DATA FOR THE TASK ->
++++++++++

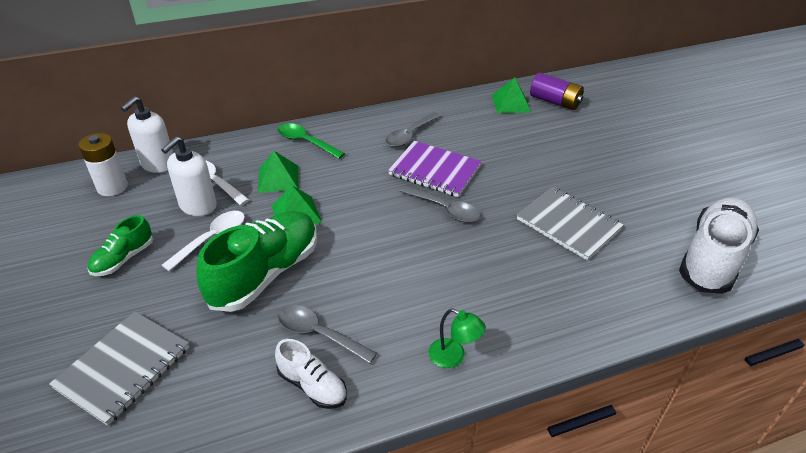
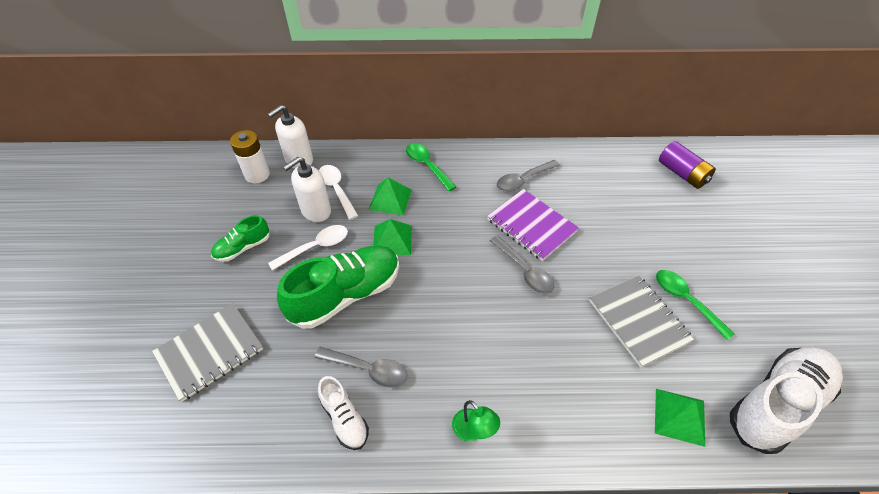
camera: 20 degrees right, 10 degrees up
grey spoon [278,305,377,364] -> grey spoon turned 150 degrees clockwise [314,347,407,388]
green pyramid [492,78,531,113] -> green pyramid moved to [655,389,705,447]
none -> green spoon [656,270,735,340]

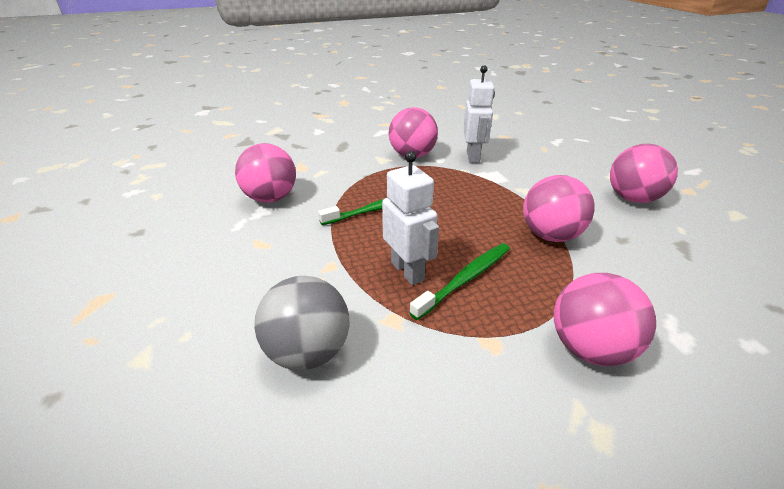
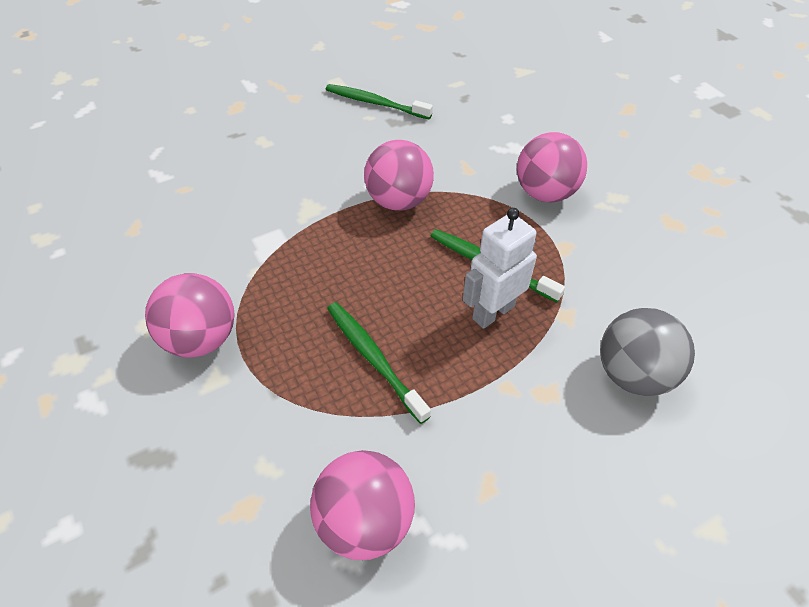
camera: 100 degrees left, 15 degrees up
white robot [463,65,495,163] -> none
pink ball [610,144,678,203] -> none
none -> green toothbrush [326,84,433,119]

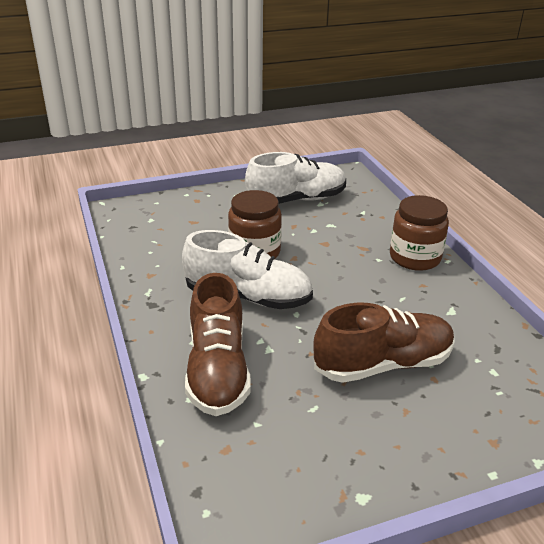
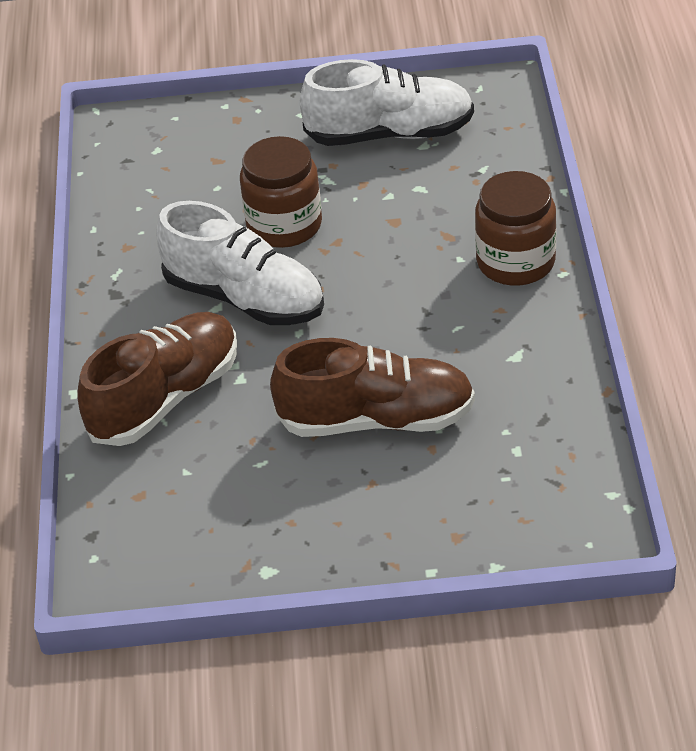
camera: 20 degrees right, 10 degrees up
brown shoe [185,273,251,416] -> brown shoe turned 150 degrees counterclockwise [77,312,237,446]

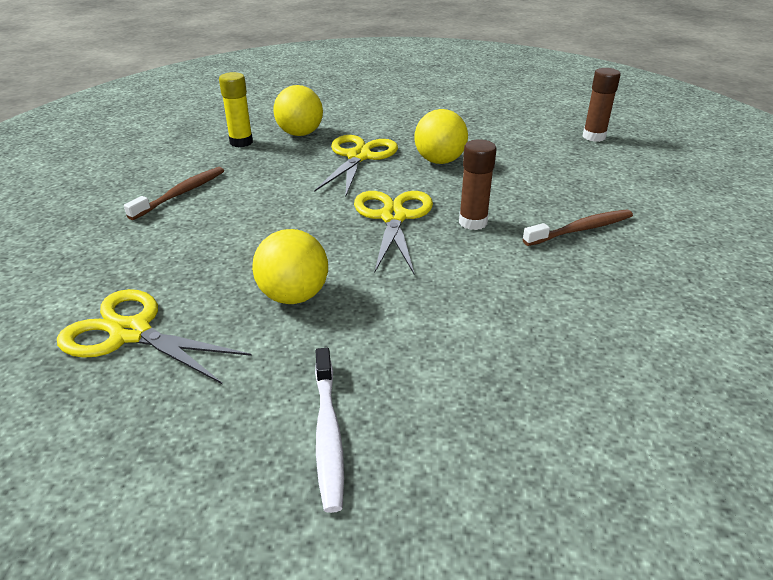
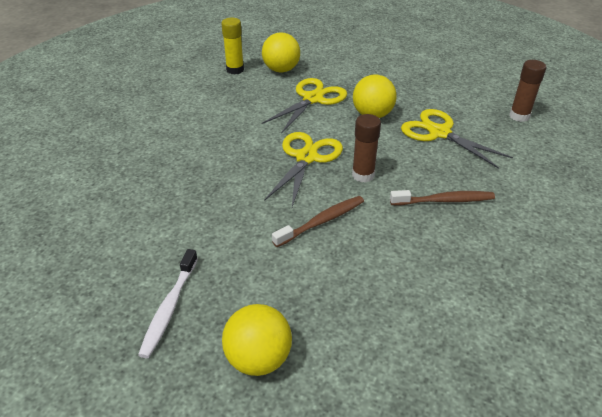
camera: 20 degrees right, 5 degrees up
yellow scissors [57,289,252,384] -> yellow scissors moved to [401,109,513,169]
brown toothbrush [124,167,224,220] -> brown toothbrush moved to [272,196,364,247]
yellow ball [252,229,328,304] -> yellow ball moved to [222,304,292,376]

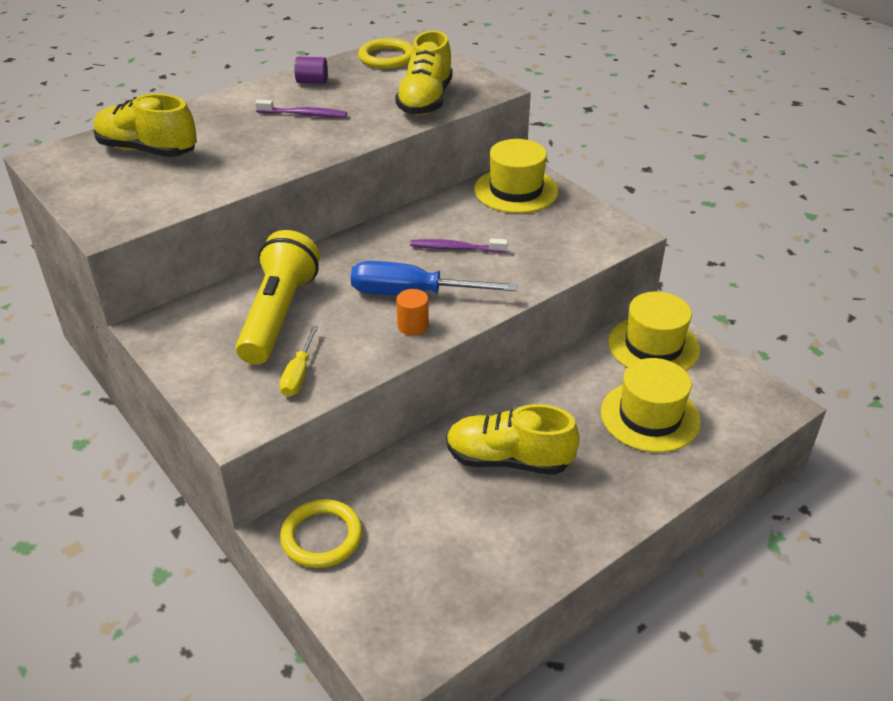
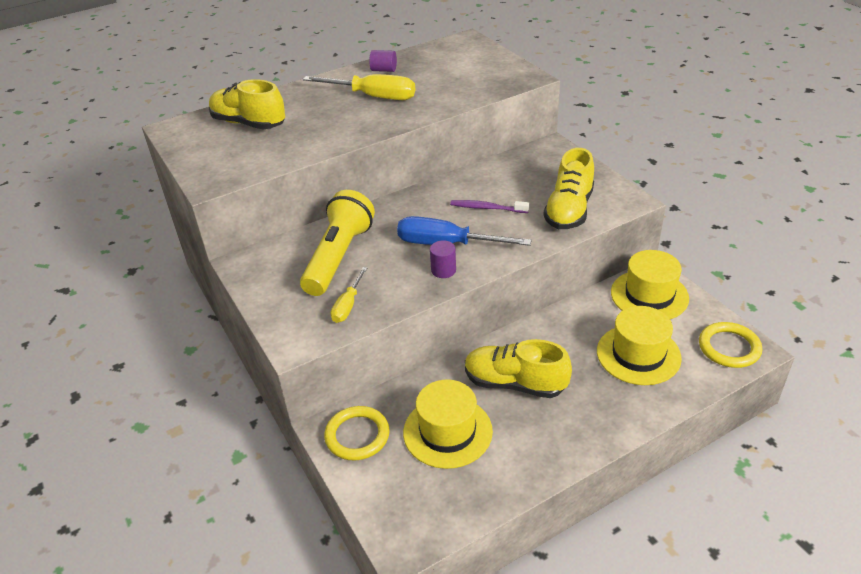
camera: 10 degrees right, 0 degrees up
purple toothbrush [255,99,347,117] -> yellow screwdriver [303,74,415,100]
yellow ring [358,38,413,69] -> yellow ring moved to [699,322,762,368]
yellow shoe [395,30,453,115] -> yellow shoe moved to [543,148,594,229]
orange cylinder [396,289,429,336] -> purple cylinder [430,240,456,278]
yellow hat [474,139,558,213] -> yellow hat moved to [403,380,493,469]

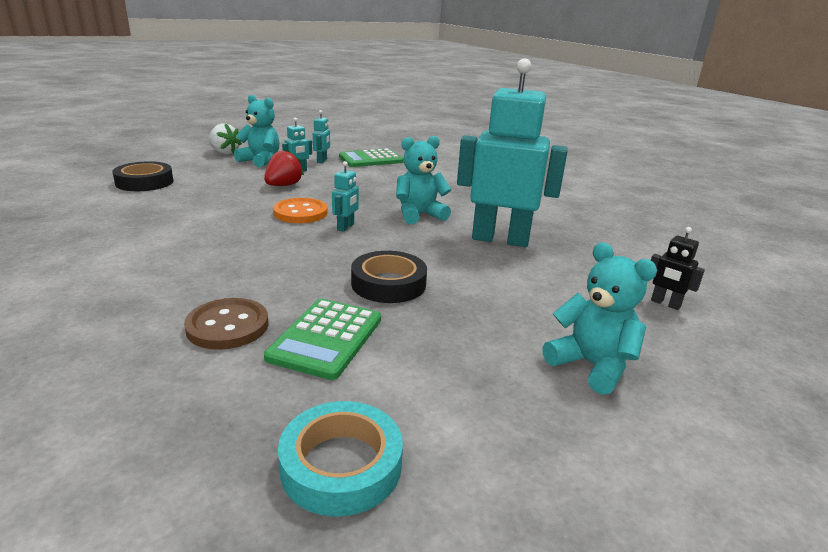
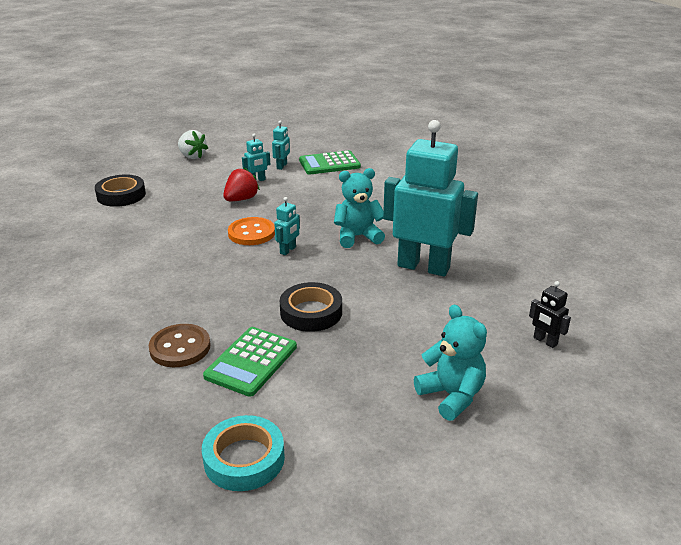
camera: 10 degrees right, 5 degrees up
turquoise teddy bear [234,95,280,167] -> none

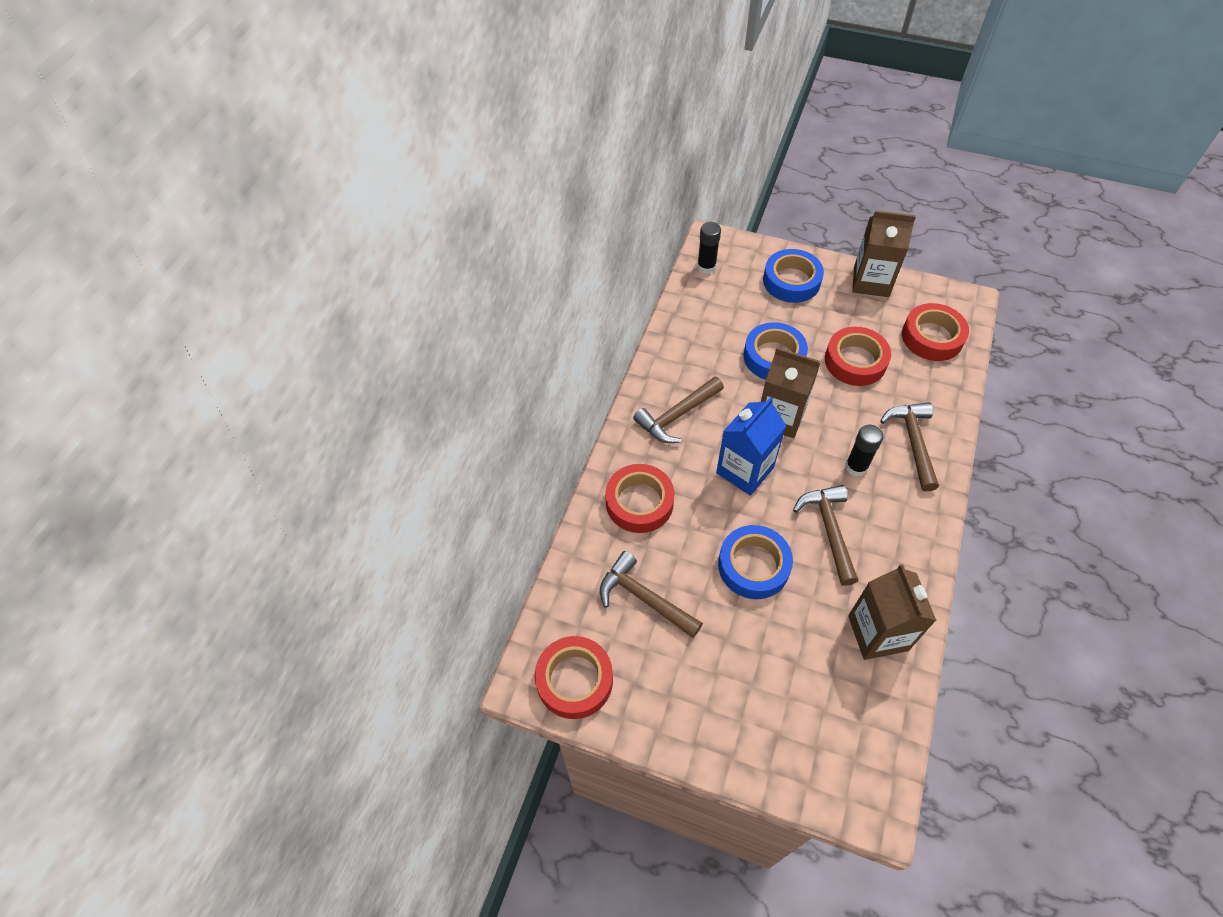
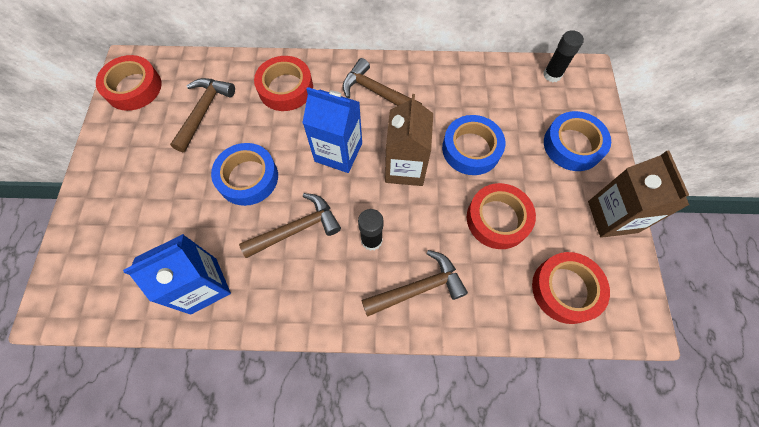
camera: 70 degrees right, 10 degrees up
brown carton [848,564,937,660] -> blue carton [123,234,231,315]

++++++++++

TO DO -> Copy out the lines above with "green" in them.

OUTPUT FOR THIS TASK ->
green pyramid [492,78,531,113] -> green pyramid moved to [655,389,705,447]
none -> green spoon [656,270,735,340]
none -> green toothbrush [326,84,433,119]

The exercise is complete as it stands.